Items from a data source:

§

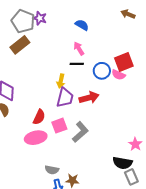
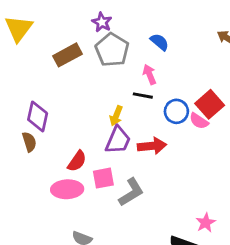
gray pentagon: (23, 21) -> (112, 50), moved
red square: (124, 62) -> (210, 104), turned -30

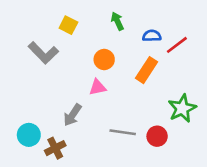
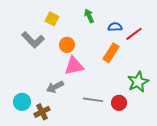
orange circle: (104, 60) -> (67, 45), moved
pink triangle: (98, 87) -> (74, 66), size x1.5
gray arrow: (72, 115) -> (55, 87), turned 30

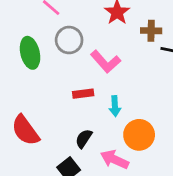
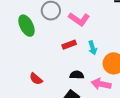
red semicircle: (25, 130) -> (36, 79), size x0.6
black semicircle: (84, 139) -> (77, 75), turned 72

§

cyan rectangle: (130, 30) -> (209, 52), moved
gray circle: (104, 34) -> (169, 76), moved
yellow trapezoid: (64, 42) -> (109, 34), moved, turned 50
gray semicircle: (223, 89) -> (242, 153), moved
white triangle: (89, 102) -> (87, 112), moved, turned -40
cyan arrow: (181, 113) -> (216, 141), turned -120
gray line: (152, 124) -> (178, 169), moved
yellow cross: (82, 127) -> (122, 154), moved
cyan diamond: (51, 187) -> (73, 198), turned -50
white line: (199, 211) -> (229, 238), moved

§

* [What to produce] Give again the stretch of lines above from the one with "gray pentagon: (23, 21) -> (112, 50), moved" through the one with "black semicircle: (84, 139)", both ends kept, and copy no pictures.

* [Reply to the exercise]
gray pentagon: (23, 21) -> (112, 50), moved
red square: (124, 62) -> (210, 104), turned -30

orange circle: (104, 60) -> (67, 45), moved
pink triangle: (98, 87) -> (74, 66), size x1.5
gray arrow: (72, 115) -> (55, 87), turned 30

red semicircle: (25, 130) -> (36, 79), size x0.6
black semicircle: (84, 139) -> (77, 75), turned 72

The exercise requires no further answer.